Required work >>
Below are records; copy every line in them that holds the word "ALARM".

Revision tracking records >>
☆ ☆ ☆

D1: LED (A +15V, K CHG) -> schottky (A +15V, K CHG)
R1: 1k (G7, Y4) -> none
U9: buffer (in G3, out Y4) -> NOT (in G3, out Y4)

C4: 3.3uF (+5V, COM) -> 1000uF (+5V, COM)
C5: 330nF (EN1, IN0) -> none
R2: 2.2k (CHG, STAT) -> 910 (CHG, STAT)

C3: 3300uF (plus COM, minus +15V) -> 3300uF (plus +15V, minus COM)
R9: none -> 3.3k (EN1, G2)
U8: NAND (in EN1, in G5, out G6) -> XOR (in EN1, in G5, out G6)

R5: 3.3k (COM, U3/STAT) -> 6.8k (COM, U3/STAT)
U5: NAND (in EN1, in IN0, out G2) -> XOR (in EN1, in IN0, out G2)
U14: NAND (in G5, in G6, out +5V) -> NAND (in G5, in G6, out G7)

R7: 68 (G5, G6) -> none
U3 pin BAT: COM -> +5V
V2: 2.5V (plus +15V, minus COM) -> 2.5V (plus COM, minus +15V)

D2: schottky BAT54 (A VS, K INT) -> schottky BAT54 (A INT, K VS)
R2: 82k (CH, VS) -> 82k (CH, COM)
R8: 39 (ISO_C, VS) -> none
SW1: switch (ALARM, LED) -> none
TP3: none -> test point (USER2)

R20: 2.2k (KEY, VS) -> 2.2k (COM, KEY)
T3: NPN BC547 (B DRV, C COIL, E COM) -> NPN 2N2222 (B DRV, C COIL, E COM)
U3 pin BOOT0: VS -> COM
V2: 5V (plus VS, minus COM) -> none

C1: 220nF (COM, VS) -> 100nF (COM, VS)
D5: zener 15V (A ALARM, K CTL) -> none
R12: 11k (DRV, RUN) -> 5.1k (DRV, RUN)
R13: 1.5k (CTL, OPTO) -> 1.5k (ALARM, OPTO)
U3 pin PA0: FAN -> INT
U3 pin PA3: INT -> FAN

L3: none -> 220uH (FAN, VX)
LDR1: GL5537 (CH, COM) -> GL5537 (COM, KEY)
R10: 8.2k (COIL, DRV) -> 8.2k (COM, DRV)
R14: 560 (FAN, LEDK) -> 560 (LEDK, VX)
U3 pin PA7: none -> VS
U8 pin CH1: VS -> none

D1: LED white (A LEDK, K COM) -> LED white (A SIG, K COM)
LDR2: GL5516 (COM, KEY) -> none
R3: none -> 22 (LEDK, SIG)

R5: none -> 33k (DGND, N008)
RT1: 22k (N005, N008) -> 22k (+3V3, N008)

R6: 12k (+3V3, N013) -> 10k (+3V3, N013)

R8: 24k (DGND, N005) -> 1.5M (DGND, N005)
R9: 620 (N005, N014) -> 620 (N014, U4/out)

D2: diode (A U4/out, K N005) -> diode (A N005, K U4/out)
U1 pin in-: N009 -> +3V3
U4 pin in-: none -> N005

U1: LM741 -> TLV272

☆ ☆ ☆

Expected answer >>
SW1: switch (ALARM, LED) -> none
D5: zener 15V (A ALARM, K CTL) -> none
R13: 1.5k (CTL, OPTO) -> 1.5k (ALARM, OPTO)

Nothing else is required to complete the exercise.